INFORMATION SUPPLIED:

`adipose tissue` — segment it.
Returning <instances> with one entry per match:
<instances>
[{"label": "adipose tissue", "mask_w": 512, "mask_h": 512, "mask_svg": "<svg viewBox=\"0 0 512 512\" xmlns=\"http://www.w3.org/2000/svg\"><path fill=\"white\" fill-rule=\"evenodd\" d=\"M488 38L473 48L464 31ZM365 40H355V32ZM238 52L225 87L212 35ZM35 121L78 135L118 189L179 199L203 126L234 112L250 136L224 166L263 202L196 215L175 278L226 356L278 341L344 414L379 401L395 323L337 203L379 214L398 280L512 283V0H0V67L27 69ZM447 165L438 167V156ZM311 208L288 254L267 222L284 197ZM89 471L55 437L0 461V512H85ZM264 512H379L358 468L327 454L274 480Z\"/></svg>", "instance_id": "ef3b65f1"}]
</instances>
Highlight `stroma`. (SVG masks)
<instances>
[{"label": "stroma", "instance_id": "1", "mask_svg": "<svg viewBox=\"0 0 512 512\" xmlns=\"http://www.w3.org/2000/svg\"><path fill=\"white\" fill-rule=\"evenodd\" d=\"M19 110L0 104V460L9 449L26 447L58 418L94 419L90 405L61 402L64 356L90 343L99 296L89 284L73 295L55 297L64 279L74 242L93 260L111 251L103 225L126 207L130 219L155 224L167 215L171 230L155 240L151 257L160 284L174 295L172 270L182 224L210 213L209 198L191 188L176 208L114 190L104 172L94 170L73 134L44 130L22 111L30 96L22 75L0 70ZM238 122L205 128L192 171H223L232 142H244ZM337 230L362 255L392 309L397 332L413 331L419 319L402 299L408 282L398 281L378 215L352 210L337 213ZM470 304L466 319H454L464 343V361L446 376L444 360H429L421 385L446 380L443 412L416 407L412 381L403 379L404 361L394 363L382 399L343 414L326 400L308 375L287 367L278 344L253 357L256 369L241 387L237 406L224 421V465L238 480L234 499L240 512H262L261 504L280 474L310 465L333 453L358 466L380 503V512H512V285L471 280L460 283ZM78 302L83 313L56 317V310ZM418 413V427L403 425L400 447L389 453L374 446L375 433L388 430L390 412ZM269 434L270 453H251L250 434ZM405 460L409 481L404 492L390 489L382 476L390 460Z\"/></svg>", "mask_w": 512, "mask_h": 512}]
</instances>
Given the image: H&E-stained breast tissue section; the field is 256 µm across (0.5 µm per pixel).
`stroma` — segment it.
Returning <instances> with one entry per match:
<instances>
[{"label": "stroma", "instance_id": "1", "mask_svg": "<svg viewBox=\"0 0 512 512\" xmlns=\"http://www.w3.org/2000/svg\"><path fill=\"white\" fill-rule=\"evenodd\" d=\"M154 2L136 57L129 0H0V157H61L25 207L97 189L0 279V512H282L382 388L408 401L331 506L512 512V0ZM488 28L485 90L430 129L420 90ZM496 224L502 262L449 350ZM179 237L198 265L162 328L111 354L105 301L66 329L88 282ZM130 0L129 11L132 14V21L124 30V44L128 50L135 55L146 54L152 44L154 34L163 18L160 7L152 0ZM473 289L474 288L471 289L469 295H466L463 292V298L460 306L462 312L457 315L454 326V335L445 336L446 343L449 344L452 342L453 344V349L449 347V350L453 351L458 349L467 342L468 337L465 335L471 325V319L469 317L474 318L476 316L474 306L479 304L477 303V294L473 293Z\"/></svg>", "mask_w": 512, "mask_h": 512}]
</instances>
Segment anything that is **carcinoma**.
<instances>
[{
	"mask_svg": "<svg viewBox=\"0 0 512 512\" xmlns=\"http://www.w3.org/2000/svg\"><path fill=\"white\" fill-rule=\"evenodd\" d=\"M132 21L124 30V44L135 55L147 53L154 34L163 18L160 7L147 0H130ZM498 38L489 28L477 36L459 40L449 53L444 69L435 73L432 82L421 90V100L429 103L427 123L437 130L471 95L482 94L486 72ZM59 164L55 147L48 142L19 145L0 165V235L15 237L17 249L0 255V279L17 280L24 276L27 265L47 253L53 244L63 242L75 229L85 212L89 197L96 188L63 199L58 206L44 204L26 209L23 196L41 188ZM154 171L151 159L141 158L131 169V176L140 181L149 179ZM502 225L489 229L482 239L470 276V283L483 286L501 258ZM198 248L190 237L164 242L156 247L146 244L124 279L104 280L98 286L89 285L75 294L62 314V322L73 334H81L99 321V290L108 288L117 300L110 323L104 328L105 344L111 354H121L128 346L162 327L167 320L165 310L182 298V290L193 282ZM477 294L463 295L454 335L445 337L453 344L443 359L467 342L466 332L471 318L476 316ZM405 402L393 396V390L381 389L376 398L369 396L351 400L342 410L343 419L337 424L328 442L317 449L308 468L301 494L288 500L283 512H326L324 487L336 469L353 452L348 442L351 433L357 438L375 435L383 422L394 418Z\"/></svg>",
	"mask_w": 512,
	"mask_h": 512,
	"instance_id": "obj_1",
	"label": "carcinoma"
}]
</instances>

TASK GOAL:
Reproduce the material exactly, with every line intact.

WRITTEN SOLUTION:
`adipose tissue` — segment it.
Returning <instances> with one entry per match:
<instances>
[{"label": "adipose tissue", "mask_w": 512, "mask_h": 512, "mask_svg": "<svg viewBox=\"0 0 512 512\" xmlns=\"http://www.w3.org/2000/svg\"><path fill=\"white\" fill-rule=\"evenodd\" d=\"M488 38L473 48L464 31ZM365 40H355V32ZM238 52L225 87L212 35ZM35 121L78 135L118 189L179 199L203 126L234 112L250 136L224 166L263 202L196 215L175 278L226 356L278 341L344 414L379 401L395 323L337 203L379 214L398 280L512 283V0H0V67L27 69ZM447 165L438 167V156ZM311 208L288 254L267 222L284 197ZM89 471L55 437L0 461V512H85ZM264 512H379L358 468L327 454L274 480Z\"/></svg>", "instance_id": "ef3b65f1"}]
</instances>
Highlight `stroma`. (SVG masks)
<instances>
[{"label": "stroma", "instance_id": "1", "mask_svg": "<svg viewBox=\"0 0 512 512\" xmlns=\"http://www.w3.org/2000/svg\"><path fill=\"white\" fill-rule=\"evenodd\" d=\"M19 110L0 104V460L9 449L26 447L58 418L94 419L90 405L61 402L64 356L90 343L99 296L89 284L73 295L55 297L64 279L74 242L93 260L111 251L103 225L126 207L130 219L155 224L167 215L171 230L155 240L151 257L160 284L174 295L172 270L182 224L210 213L209 198L191 188L176 208L114 190L104 172L94 170L73 134L44 130L22 111L30 96L22 75L0 70ZM238 122L205 128L192 171H223L232 142H244ZM337 230L362 255L392 309L397 332L413 331L419 319L402 299L408 282L398 281L378 215L352 210L337 213ZM470 304L466 319H454L464 343V361L446 376L444 360H429L421 385L446 380L443 412L416 407L412 381L403 379L404 361L394 363L382 399L343 414L326 400L308 375L287 367L278 344L253 357L256 369L241 387L237 406L224 421V465L238 480L234 499L240 512H262L261 504L280 474L310 465L333 453L358 466L380 503V512H512V285L471 280L460 283ZM78 302L83 313L56 317V310ZM418 413V427L403 425L400 447L389 453L374 446L375 433L388 430L390 412ZM269 434L270 453H251L250 434ZM405 460L409 481L404 492L390 489L382 476L390 460Z\"/></svg>", "mask_w": 512, "mask_h": 512}]
</instances>
Given the image: H&E-stained breast tissue section; the field is 256 µm across (0.5 µm per pixel).
`stroma` — segment it.
Returning <instances> with one entry per match:
<instances>
[{"label": "stroma", "instance_id": "1", "mask_svg": "<svg viewBox=\"0 0 512 512\" xmlns=\"http://www.w3.org/2000/svg\"><path fill=\"white\" fill-rule=\"evenodd\" d=\"M154 2L136 57L129 0H0V157H61L25 207L97 189L0 279V512H282L382 388L408 401L331 506L512 512V0ZM488 28L485 90L430 129L420 90ZM496 224L502 262L449 350ZM179 237L198 265L162 328L111 354L105 301L66 329L88 282ZM130 0L129 11L132 14V21L124 30V44L128 50L135 55L146 54L152 44L154 34L163 18L160 7L152 0ZM473 289L474 288L471 289L469 295H466L463 292V298L460 306L462 312L457 315L454 326V335L445 336L446 343L449 344L452 342L453 344V349L449 347V350L453 351L458 349L467 342L468 337L465 335L471 325V319L469 317L474 318L476 316L474 306L479 304L477 303V294L473 293Z\"/></svg>", "mask_w": 512, "mask_h": 512}]
</instances>
Segment anything that is **carcinoma**.
<instances>
[{
	"mask_svg": "<svg viewBox=\"0 0 512 512\" xmlns=\"http://www.w3.org/2000/svg\"><path fill=\"white\" fill-rule=\"evenodd\" d=\"M132 21L124 30V44L135 55L147 53L154 34L163 18L160 7L147 0H130ZM498 38L489 28L477 36L459 40L449 53L444 69L435 73L432 82L421 90V100L429 103L427 123L437 130L471 95L482 94L486 72ZM59 164L55 147L48 142L19 145L0 165V235L15 237L17 249L0 255V279L17 280L24 276L27 265L47 253L53 244L63 242L75 229L85 212L89 197L96 188L63 199L58 206L44 204L26 209L23 196L41 188ZM154 171L151 159L141 158L131 169V176L140 181L149 179ZM502 225L489 229L482 239L470 276V283L483 286L501 258ZM198 248L190 237L164 242L156 247L146 244L124 279L104 280L98 286L89 285L75 294L62 314V322L73 334H81L99 321V290L108 288L117 300L110 323L104 328L105 344L111 354H121L128 346L162 327L167 320L165 310L182 298V290L193 282ZM477 294L463 295L454 335L445 337L453 344L443 359L467 342L466 332L471 318L476 316ZM405 402L393 396V390L381 389L376 398L369 396L351 400L342 410L343 419L337 424L328 442L317 449L308 468L301 494L288 500L283 512H326L324 487L336 469L353 452L348 442L351 433L357 438L375 435L383 422L394 418Z\"/></svg>",
	"mask_w": 512,
	"mask_h": 512,
	"instance_id": "obj_1",
	"label": "carcinoma"
}]
</instances>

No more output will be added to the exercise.